---------- THE DATA
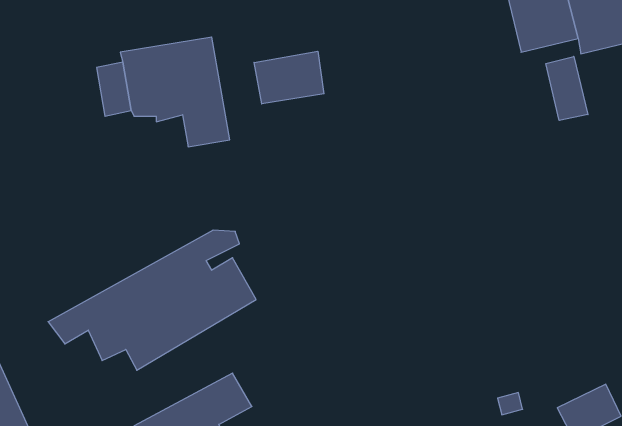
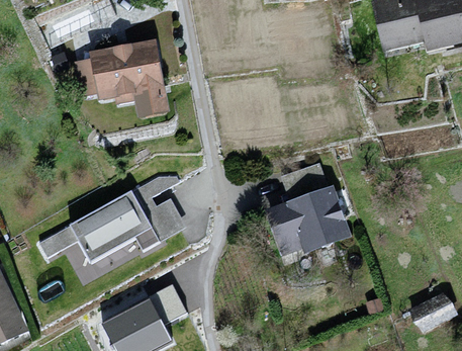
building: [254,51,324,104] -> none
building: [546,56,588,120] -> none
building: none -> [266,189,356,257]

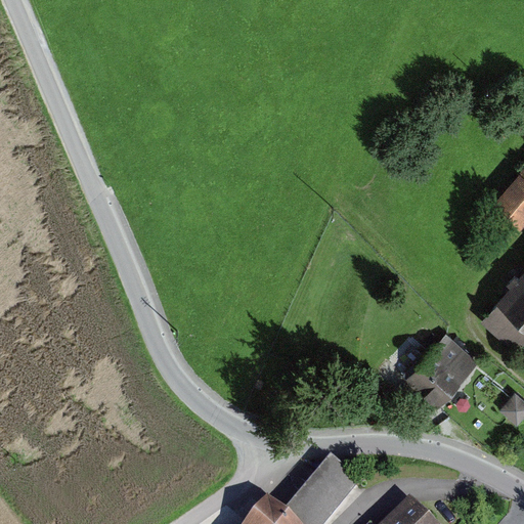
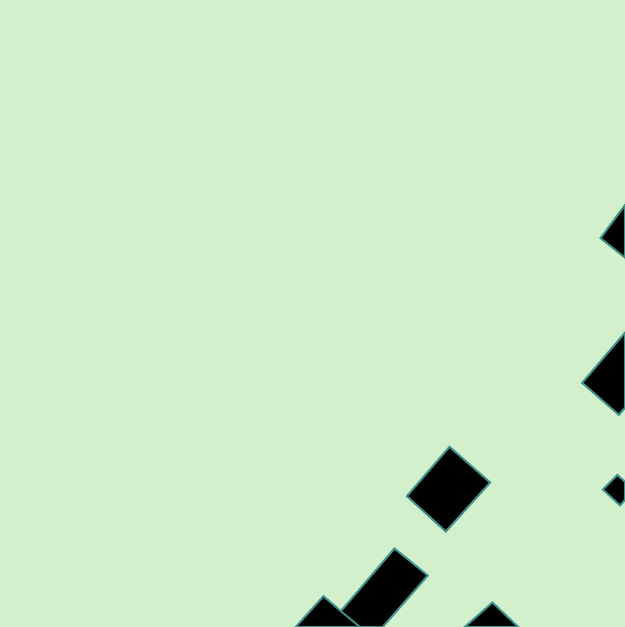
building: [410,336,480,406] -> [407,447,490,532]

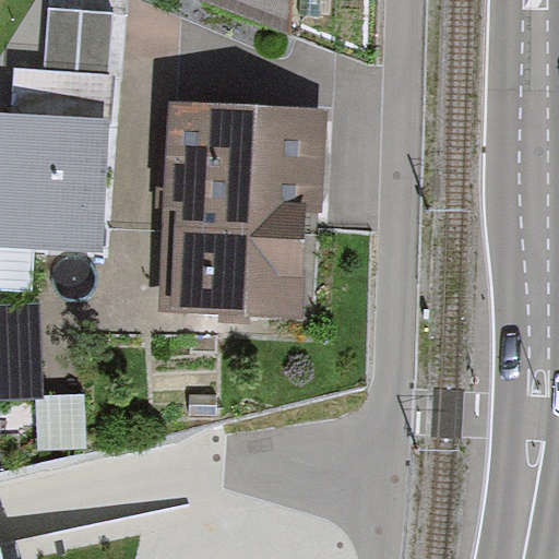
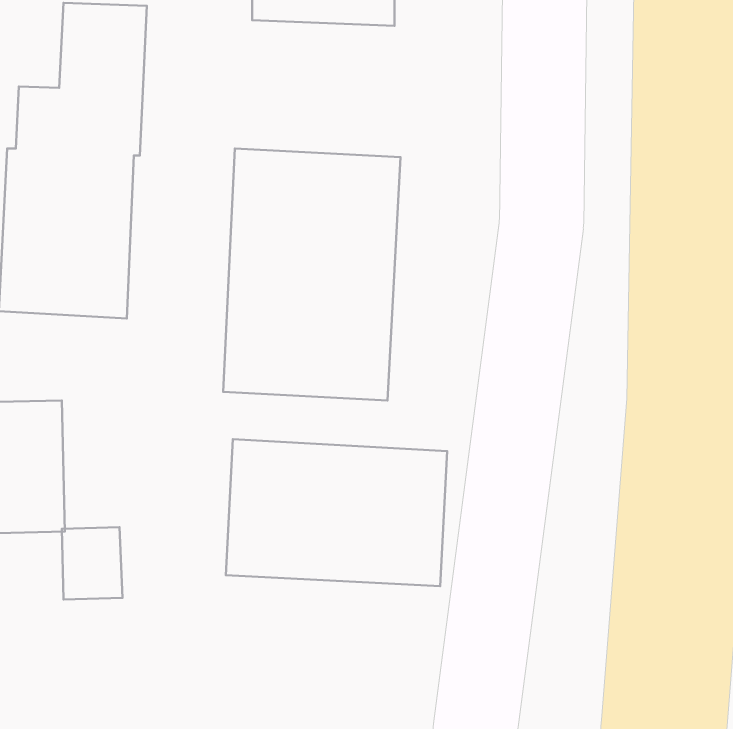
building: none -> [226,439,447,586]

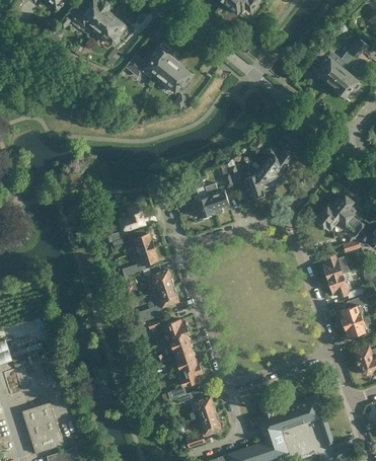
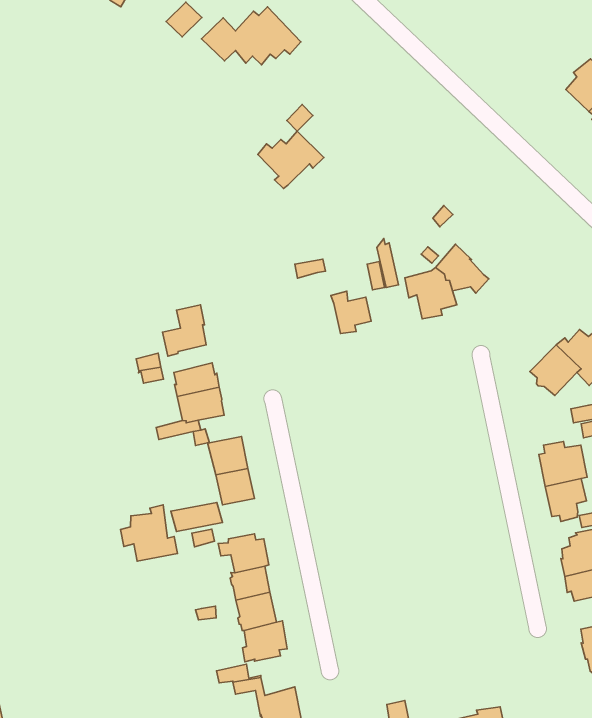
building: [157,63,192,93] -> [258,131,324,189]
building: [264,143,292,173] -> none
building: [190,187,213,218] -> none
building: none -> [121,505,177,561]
--------------------
EXERCISE.
Each line of the entries above that has the word "none" is to be copied.

TASK RESULT.
building: [254,51,324,104] -> none
building: [546,56,588,120] -> none
building: none -> [266,189,356,257]
building: none -> [226,439,447,586]
building: [264,143,292,173] -> none
building: [190,187,213,218] -> none
building: none -> [121,505,177,561]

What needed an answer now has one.